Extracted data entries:

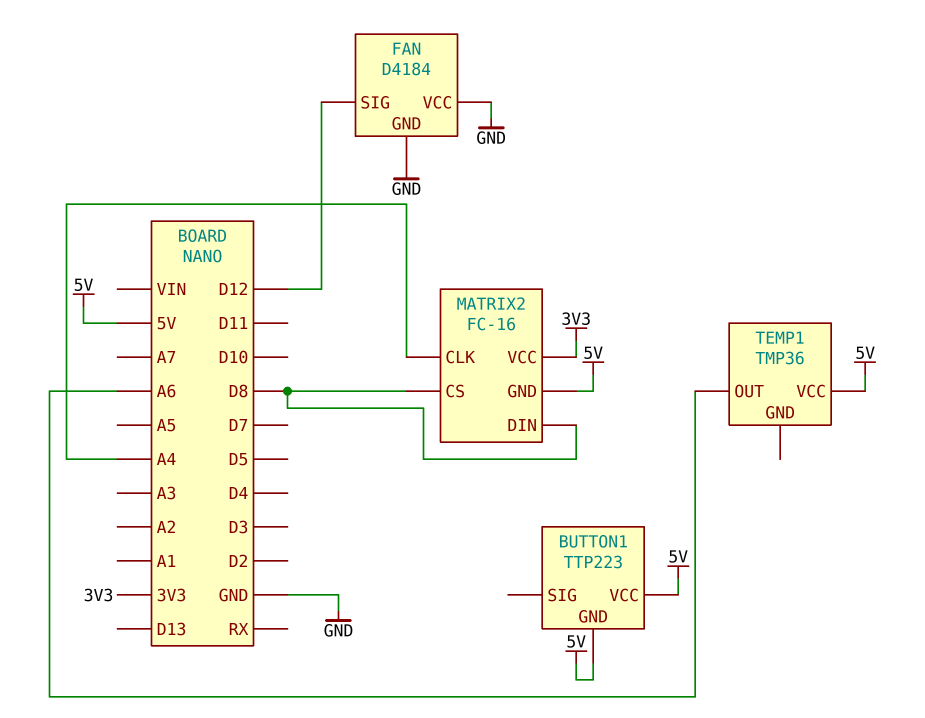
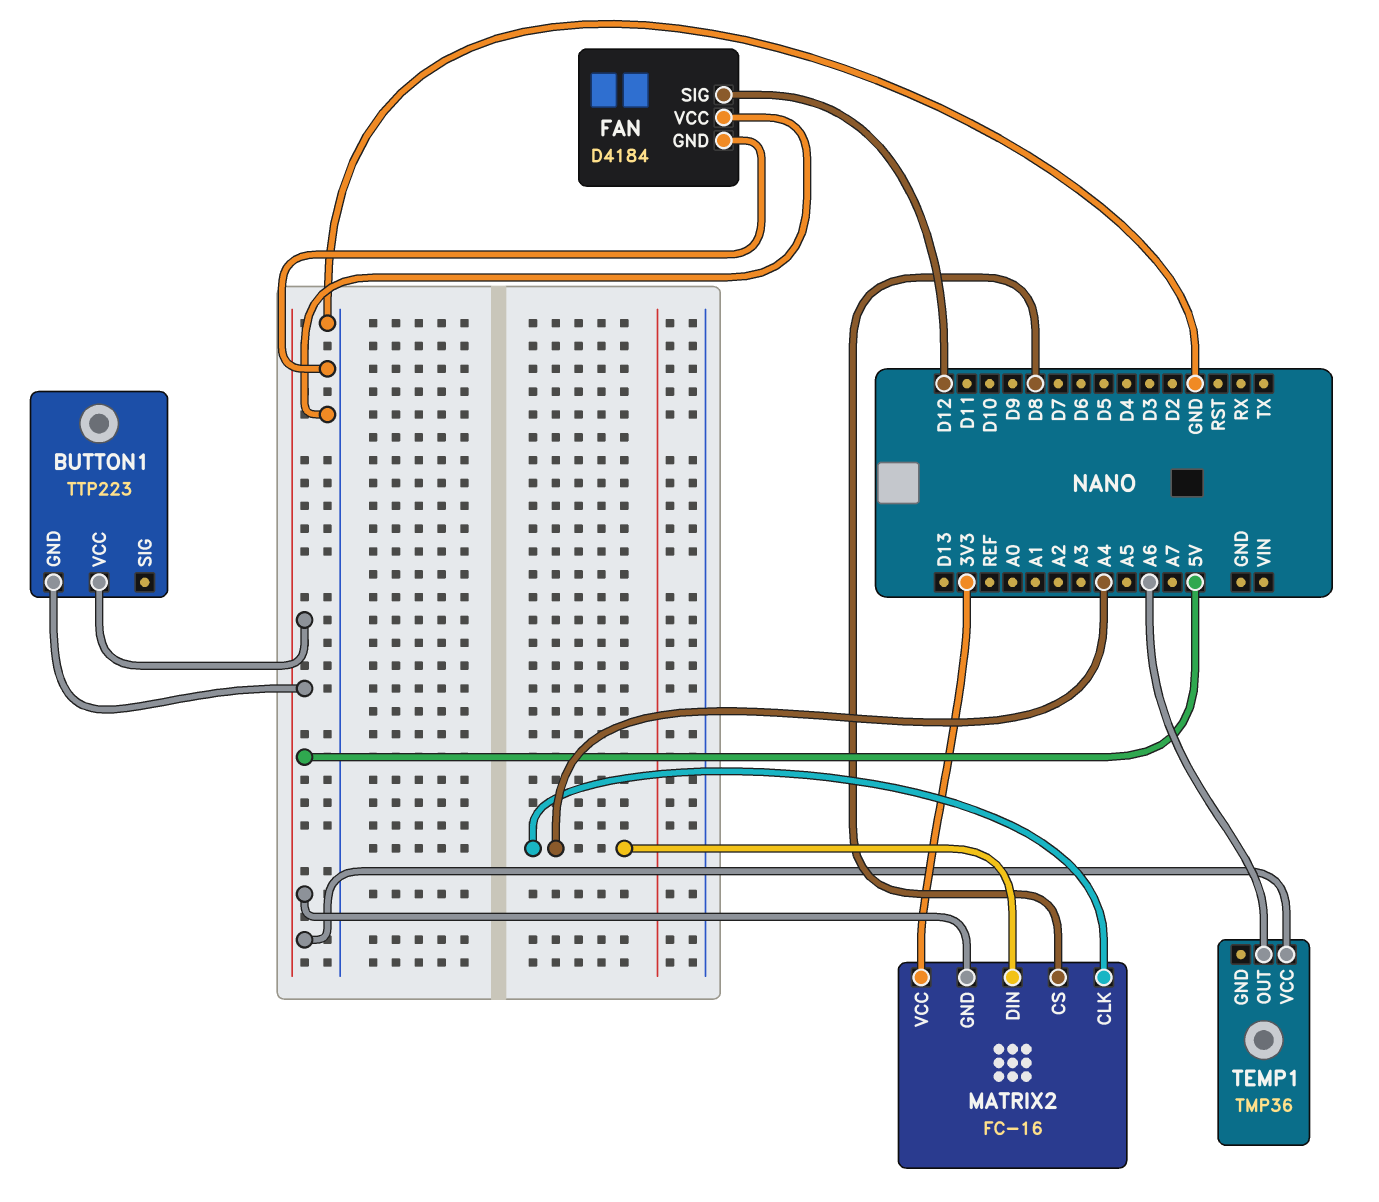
MATRIX2 pin DIN: D8 -> A4

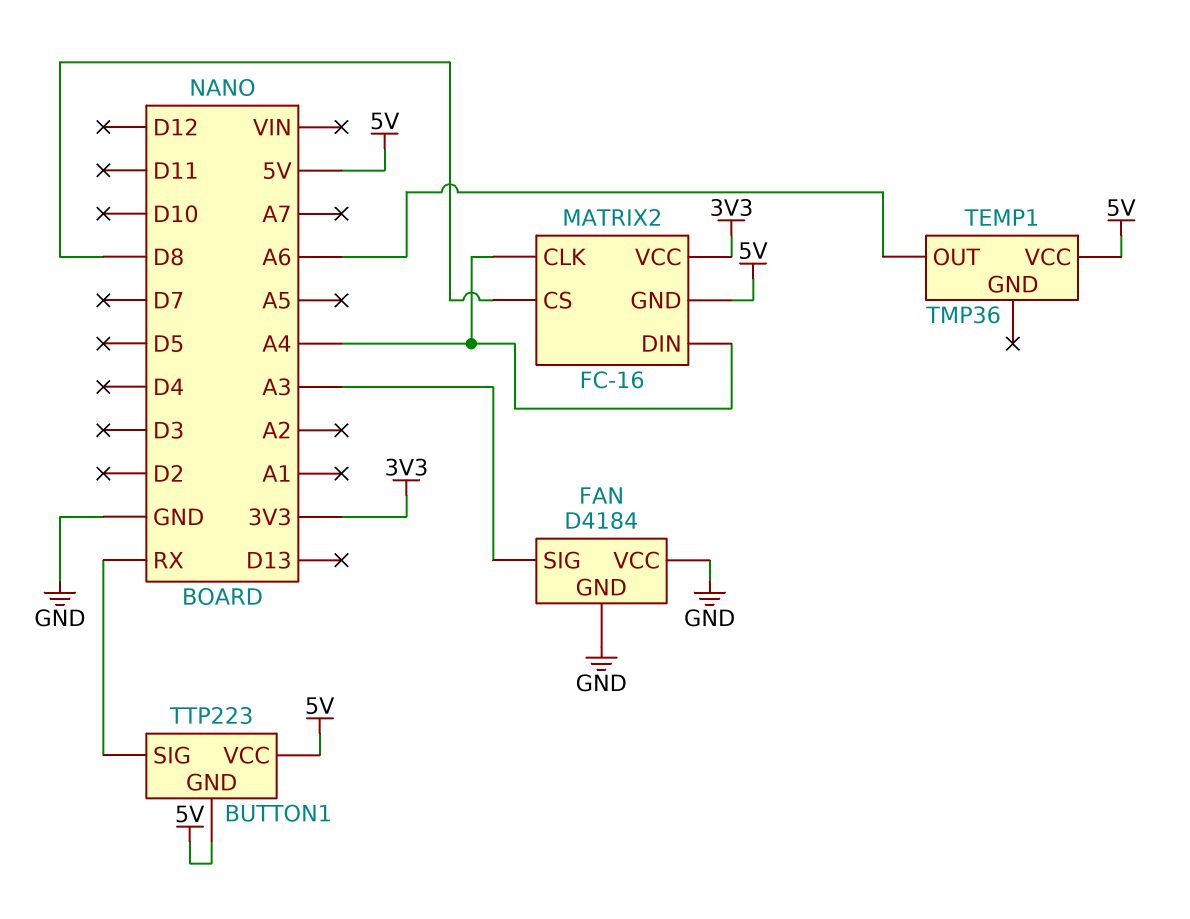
BUTTON1 pin SIG: none -> RX
FAN pin SIG: D12 -> A3

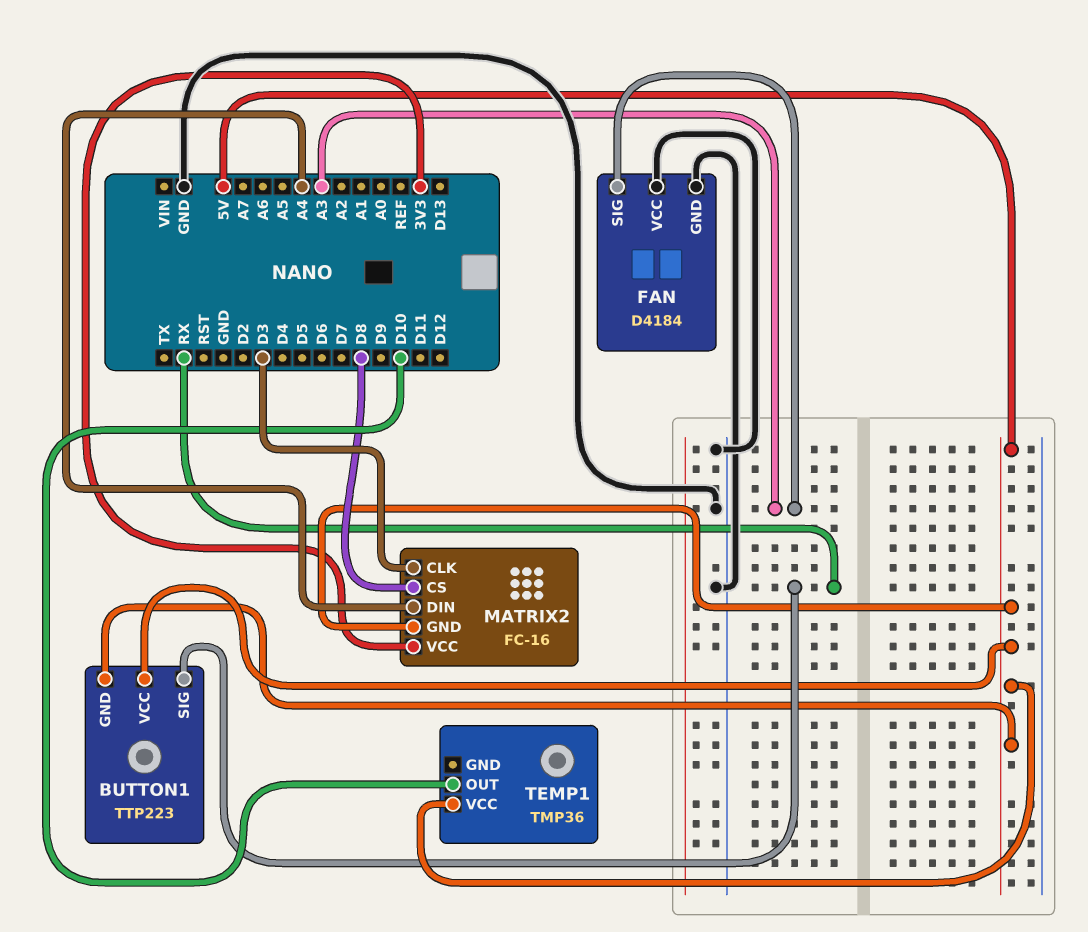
MATRIX2 pin CLK: A4 -> D3
TEMP1 pin OUT: A6 -> D10

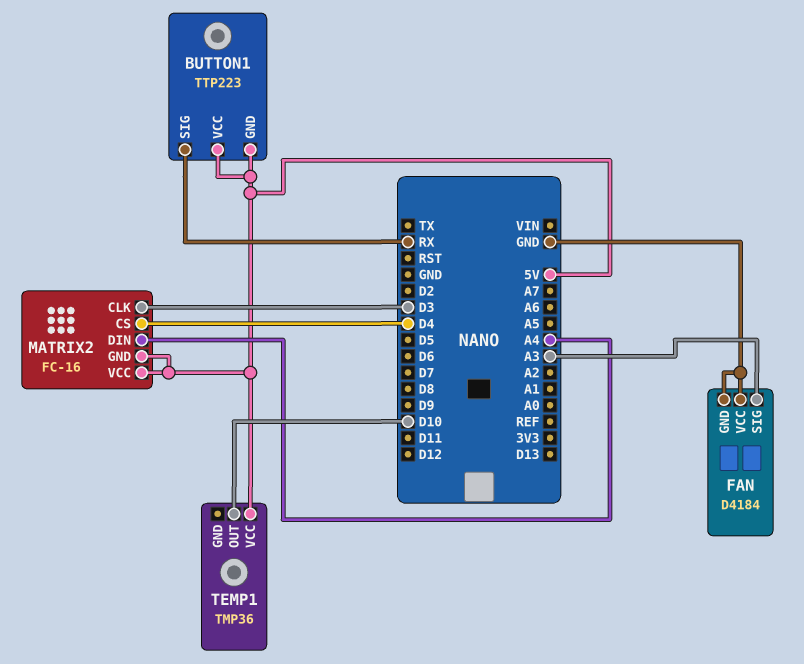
MATRIX2 pin CS: D8 -> D4
MATRIX2 pin VCC: 3V3 -> 5V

=== What you will do ===
Where a record above holds a picture, drop the picture and print the rest exactly.

=== Written response ===
MATRIX2 pin DIN: D8 -> A4

BUTTON1 pin SIG: none -> RX
FAN pin SIG: D12 -> A3

MATRIX2 pin CLK: A4 -> D3
TEMP1 pin OUT: A6 -> D10

MATRIX2 pin CS: D8 -> D4
MATRIX2 pin VCC: 3V3 -> 5V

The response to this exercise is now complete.